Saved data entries
[Start of section]

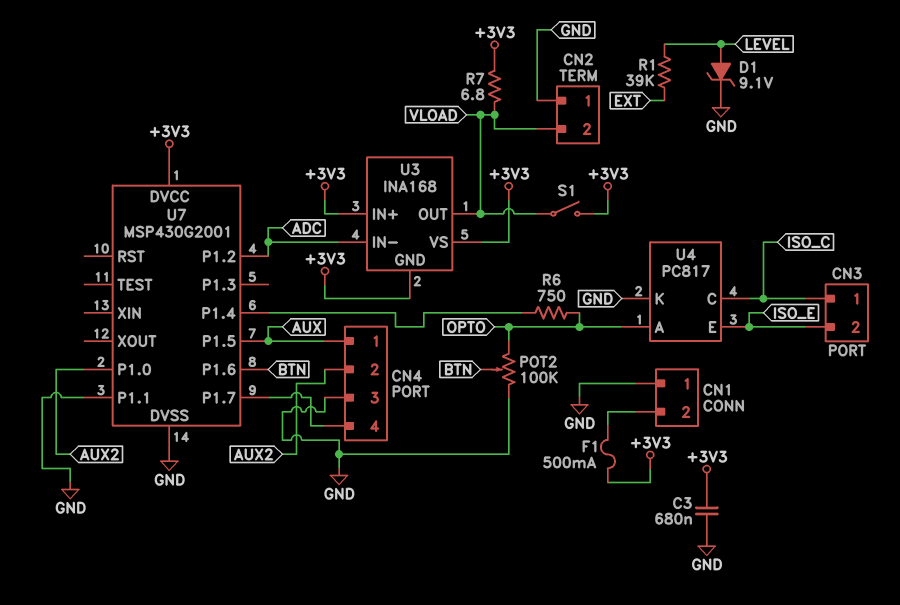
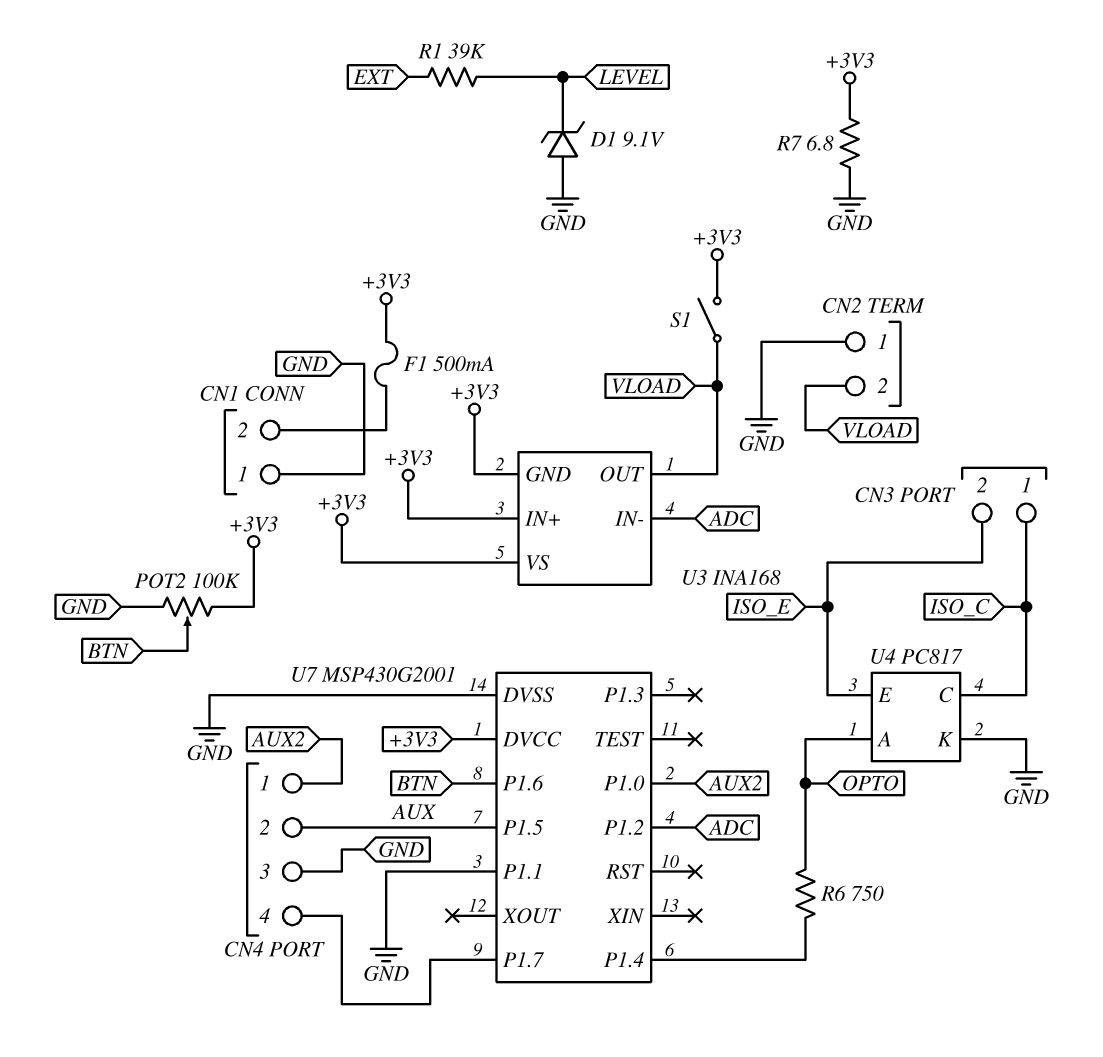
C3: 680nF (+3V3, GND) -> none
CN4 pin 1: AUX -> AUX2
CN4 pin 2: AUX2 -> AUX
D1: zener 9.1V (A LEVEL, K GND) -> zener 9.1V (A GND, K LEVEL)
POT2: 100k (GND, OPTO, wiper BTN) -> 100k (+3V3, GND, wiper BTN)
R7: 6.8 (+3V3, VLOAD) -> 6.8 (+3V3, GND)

[End of section]

**Instructions for the task:**
Set down the entries above exactly; no pictures belong in the copy.

**Output of the task:**
C3: 680nF (+3V3, GND) -> none
CN4 pin 1: AUX -> AUX2
CN4 pin 2: AUX2 -> AUX
D1: zener 9.1V (A LEVEL, K GND) -> zener 9.1V (A GND, K LEVEL)
POT2: 100k (GND, OPTO, wiper BTN) -> 100k (+3V3, GND, wiper BTN)
R7: 6.8 (+3V3, VLOAD) -> 6.8 (+3V3, GND)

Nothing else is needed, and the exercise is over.